◆ **Work order**:
Everything in the data gets repeated exactly, except for the pictures.

◆ **Collected material**:
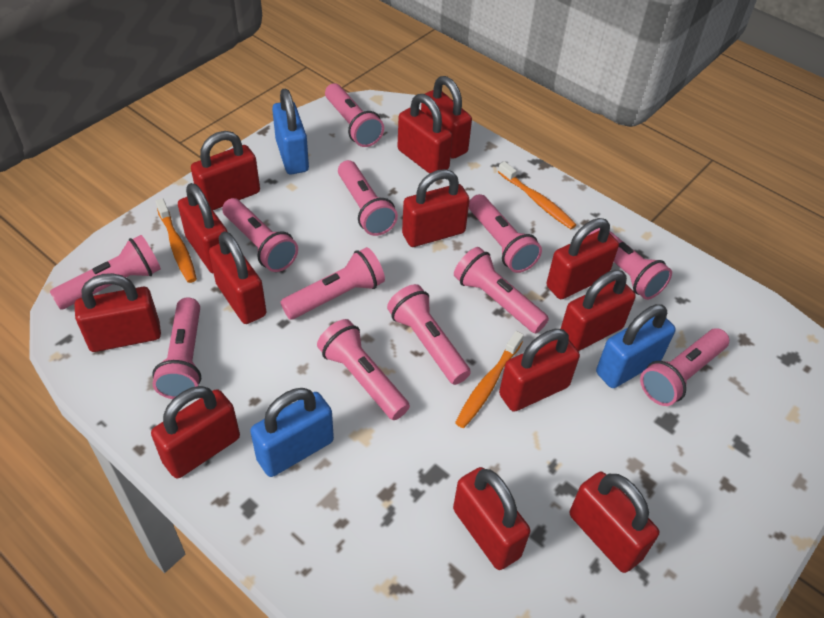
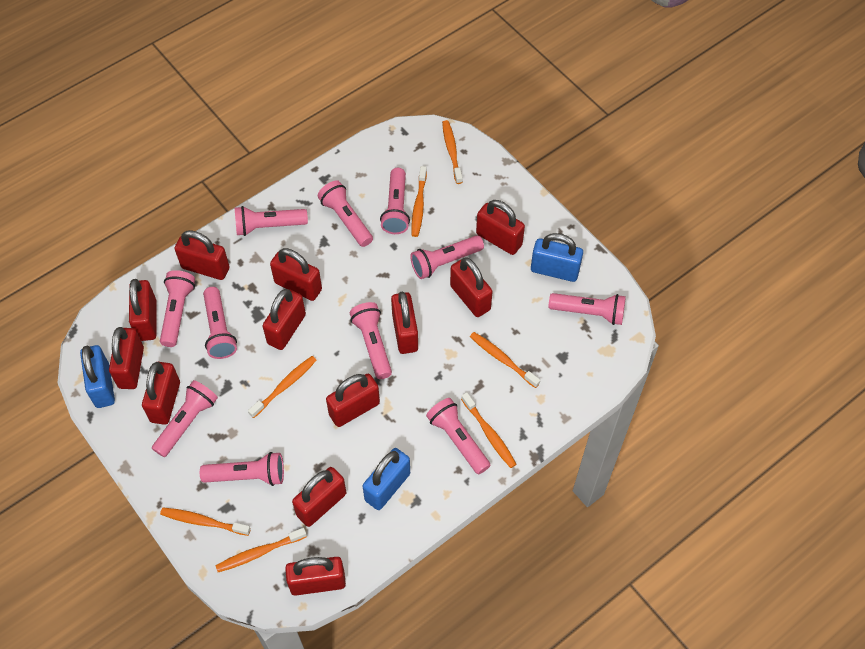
orange toothbrush: 3 -> 7
pink flashlight: 12 -> 11
red padlock: 13 -> 12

◆ **Task response**:
orange toothbrush: 3 -> 7
pink flashlight: 12 -> 11
red padlock: 13 -> 12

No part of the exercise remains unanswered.